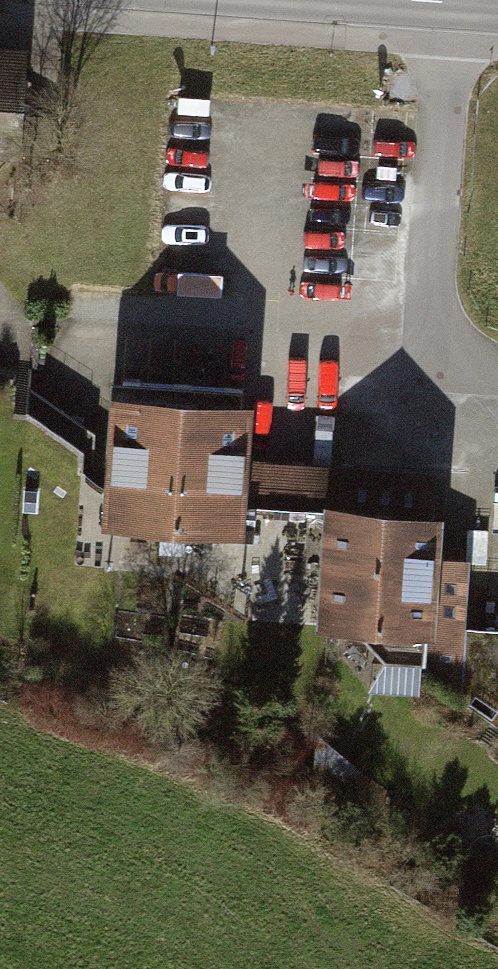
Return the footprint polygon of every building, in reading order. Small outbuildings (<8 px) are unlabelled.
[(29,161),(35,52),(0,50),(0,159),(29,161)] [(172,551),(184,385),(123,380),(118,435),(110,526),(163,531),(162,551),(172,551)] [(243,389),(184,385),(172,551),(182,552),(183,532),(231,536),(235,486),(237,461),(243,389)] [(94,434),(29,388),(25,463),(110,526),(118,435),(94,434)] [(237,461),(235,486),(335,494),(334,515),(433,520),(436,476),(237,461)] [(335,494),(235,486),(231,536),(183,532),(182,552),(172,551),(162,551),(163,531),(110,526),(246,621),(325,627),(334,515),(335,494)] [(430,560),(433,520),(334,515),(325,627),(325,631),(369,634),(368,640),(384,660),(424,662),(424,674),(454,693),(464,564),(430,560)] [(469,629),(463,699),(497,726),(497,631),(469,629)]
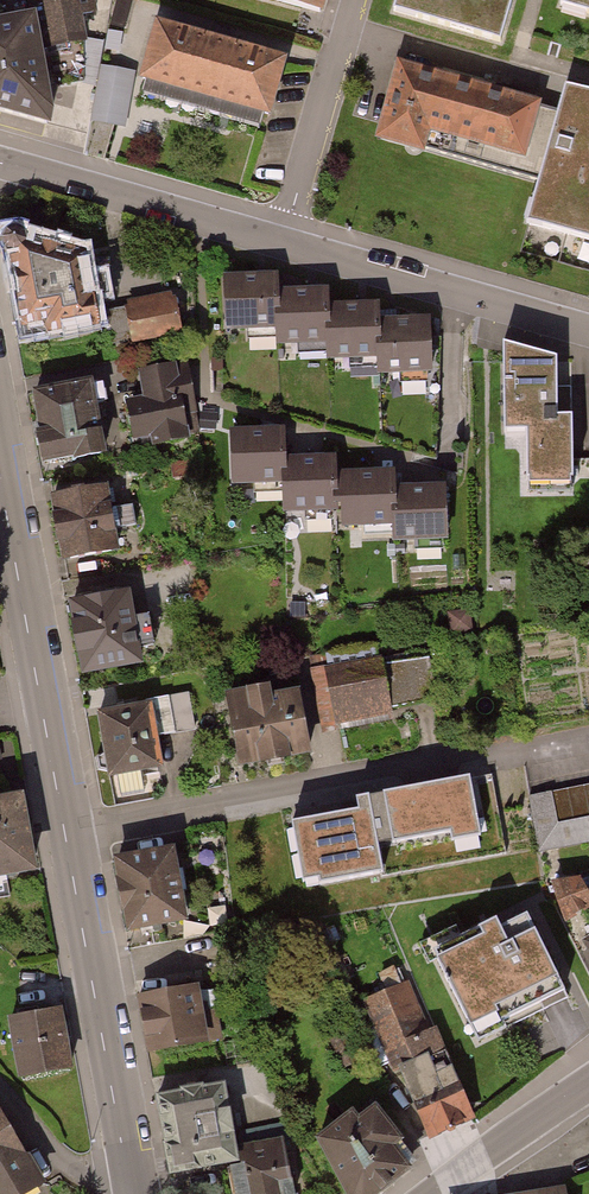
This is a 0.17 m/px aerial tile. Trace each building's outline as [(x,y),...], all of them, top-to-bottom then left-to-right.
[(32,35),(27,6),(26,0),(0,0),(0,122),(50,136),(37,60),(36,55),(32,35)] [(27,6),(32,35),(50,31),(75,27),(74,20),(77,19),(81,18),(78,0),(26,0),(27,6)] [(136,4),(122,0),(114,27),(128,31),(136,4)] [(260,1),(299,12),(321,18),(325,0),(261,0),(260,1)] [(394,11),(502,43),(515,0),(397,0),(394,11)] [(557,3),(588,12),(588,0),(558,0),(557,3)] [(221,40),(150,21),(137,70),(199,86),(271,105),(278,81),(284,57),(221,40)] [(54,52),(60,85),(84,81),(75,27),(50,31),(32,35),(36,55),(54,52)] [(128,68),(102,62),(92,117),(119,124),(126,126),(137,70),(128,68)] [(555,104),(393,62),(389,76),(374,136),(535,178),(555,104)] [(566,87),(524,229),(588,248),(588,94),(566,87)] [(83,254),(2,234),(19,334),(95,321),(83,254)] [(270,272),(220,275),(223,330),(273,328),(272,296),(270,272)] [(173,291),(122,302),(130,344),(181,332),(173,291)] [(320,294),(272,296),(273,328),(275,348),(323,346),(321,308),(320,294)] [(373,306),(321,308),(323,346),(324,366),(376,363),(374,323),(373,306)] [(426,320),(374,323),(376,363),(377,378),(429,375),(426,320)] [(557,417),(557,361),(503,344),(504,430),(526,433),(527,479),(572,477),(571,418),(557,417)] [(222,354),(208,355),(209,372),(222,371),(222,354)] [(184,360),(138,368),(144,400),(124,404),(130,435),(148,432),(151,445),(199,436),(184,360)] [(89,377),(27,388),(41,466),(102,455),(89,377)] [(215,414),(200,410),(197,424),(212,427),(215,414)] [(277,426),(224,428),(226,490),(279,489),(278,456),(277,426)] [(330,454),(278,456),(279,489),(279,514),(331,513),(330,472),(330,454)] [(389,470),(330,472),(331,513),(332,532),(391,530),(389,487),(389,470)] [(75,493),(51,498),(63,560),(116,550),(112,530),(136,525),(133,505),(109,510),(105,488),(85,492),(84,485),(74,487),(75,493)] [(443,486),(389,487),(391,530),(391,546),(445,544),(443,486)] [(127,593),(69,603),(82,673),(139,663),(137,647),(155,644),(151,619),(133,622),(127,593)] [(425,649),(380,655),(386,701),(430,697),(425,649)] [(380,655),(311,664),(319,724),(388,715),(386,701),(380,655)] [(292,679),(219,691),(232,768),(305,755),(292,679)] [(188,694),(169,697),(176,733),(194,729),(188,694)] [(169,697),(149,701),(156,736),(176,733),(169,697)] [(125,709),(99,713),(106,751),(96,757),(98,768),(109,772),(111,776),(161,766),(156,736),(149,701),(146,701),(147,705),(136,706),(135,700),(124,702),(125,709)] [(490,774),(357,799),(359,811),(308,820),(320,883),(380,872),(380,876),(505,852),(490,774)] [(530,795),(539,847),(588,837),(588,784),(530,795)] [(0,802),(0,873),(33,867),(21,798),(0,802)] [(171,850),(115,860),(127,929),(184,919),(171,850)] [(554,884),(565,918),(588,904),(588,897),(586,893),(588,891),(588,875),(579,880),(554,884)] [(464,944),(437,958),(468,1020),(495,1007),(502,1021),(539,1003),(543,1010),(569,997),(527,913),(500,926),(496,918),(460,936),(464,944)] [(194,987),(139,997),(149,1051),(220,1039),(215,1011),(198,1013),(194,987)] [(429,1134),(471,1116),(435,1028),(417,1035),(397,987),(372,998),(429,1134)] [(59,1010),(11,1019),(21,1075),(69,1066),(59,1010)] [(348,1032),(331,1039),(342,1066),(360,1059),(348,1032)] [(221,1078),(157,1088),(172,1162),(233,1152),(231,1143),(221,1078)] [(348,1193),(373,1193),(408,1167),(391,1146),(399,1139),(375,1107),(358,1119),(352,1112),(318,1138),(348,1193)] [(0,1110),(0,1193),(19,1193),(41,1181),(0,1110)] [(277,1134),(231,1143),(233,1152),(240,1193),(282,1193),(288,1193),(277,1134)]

⁂

## Task to carry out
Everything in the data except the pictures must be retyped exactly.

## Response to this exercise
Return the footprint polygon of every building, in reading order. Small outbuildings (<8 px) are unlabelled.
[(29,161),(35,52),(0,50),(0,159),(29,161)] [(172,551),(184,385),(123,380),(118,435),(110,526),(163,531),(162,551),(172,551)] [(243,389),(184,385),(172,551),(182,552),(183,532),(231,536),(235,486),(237,461),(243,389)] [(94,434),(29,388),(25,463),(110,526),(118,435),(94,434)] [(237,461),(235,486),(335,494),(334,515),(433,520),(436,476),(237,461)] [(335,494),(235,486),(231,536),(183,532),(182,552),(172,551),(162,551),(163,531),(110,526),(246,621),(325,627),(334,515),(335,494)] [(430,560),(433,520),(334,515),(325,627),(325,631),(369,634),(368,640),(384,660),(424,662),(424,674),(454,693),(464,564),(430,560)] [(469,629),(463,699),(497,726),(497,631),(469,629)]
This is a 0.17 m/px aerial tile. Trace each building's outline as [(x,y),...], all of them, top-to-bottom then left-to-right.
[(32,35),(27,6),(26,0),(0,0),(0,122),(50,136),(37,60),(36,55),(32,35)] [(27,6),(32,35),(50,31),(75,27),(74,20),(77,19),(81,18),(78,0),(26,0),(27,6)] [(136,4),(122,0),(114,27),(128,31),(136,4)] [(260,1),(299,12),(321,18),(325,0),(261,0),(260,1)] [(394,11),(502,43),(515,0),(397,0),(394,11)] [(557,3),(588,12),(588,0),(558,0),(557,3)] [(221,40),(150,21),(137,70),(199,86),(271,105),(278,81),(284,57),(221,40)] [(54,52),(60,85),(84,81),(75,27),(50,31),(32,35),(36,55),(54,52)] [(128,68),(102,62),(92,117),(119,124),(126,126),(137,70),(128,68)] [(555,104),(393,62),(389,76),(374,136),(535,178),(555,104)] [(566,87),(524,229),(588,248),(588,94),(566,87)] [(83,254),(2,234),(19,334),(95,321),(83,254)] [(270,272),(220,275),(223,330),(273,328),(272,296),(270,272)] [(173,291),(122,302),(130,344),(181,332),(173,291)] [(320,294),(272,296),(273,328),(275,348),(323,346),(321,308),(320,294)] [(373,306),(321,308),(323,346),(324,366),(376,363),(374,323),(373,306)] [(426,320),(374,323),(376,363),(377,378),(429,375),(426,320)] [(557,417),(557,361),(503,344),(504,430),(526,433),(527,479),(572,477),(571,418),(557,417)] [(222,354),(208,355),(209,372),(222,371),(222,354)] [(184,360),(138,368),(144,400),(124,404),(130,435),(148,432),(151,445),(199,436),(184,360)] [(89,377),(27,388),(41,466),(102,455),(89,377)] [(215,414),(200,410),(197,424),(212,427),(215,414)] [(277,426),(224,428),(226,490),(279,489),(278,456),(277,426)] [(330,454),(278,456),(279,489),(279,514),(331,513),(330,472),(330,454)] [(389,470),(330,472),(331,513),(332,532),(391,530),(389,487),(389,470)] [(75,493),(51,498),(63,560),(116,550),(112,530),(136,525),(133,505),(109,510),(105,488),(85,492),(84,485),(74,487),(75,493)] [(443,486),(389,487),(391,530),(391,546),(445,544),(443,486)] [(127,593),(69,603),(82,673),(139,663),(137,647),(155,644),(151,619),(133,622),(127,593)] [(425,649),(380,655),(386,701),(430,697),(425,649)] [(380,655),(311,664),(319,724),(388,715),(386,701),(380,655)] [(292,679),(219,691),(232,768),(305,755),(292,679)] [(188,694),(169,697),(176,733),(194,729),(188,694)] [(169,697),(149,701),(156,736),(176,733),(169,697)] [(125,709),(99,713),(106,751),(96,757),(98,768),(109,772),(111,776),(161,766),(156,736),(149,701),(146,701),(147,705),(136,706),(135,700),(124,702),(125,709)] [(490,774),(357,799),(359,811),(308,820),(320,883),(380,872),(380,876),(505,852),(490,774)] [(530,795),(539,847),(588,837),(588,784),(530,795)] [(0,802),(0,873),(33,867),(21,798),(0,802)] [(171,850),(115,860),(127,929),(184,919),(171,850)] [(554,884),(565,918),(588,904),(588,897),(586,893),(588,891),(588,875),(579,880),(554,884)] [(464,944),(437,958),(468,1020),(495,1007),(502,1021),(539,1003),(543,1010),(569,997),(527,913),(500,926),(496,918),(460,936),(464,944)] [(194,987),(139,997),(149,1051),(220,1039),(215,1011),(198,1013),(194,987)] [(429,1134),(471,1116),(435,1028),(417,1035),(397,987),(372,998),(429,1134)] [(59,1010),(11,1019),(21,1075),(69,1066),(59,1010)] [(348,1032),(331,1039),(342,1066),(360,1059),(348,1032)] [(221,1078),(157,1088),(172,1162),(233,1152),(231,1143),(221,1078)] [(348,1193),(373,1193),(408,1167),(391,1146),(399,1139),(375,1107),(358,1119),(352,1112),(318,1138),(348,1193)] [(0,1110),(0,1193),(19,1193),(41,1181),(0,1110)] [(277,1134),(231,1143),(233,1152),(240,1193),(282,1193),(288,1193),(277,1134)]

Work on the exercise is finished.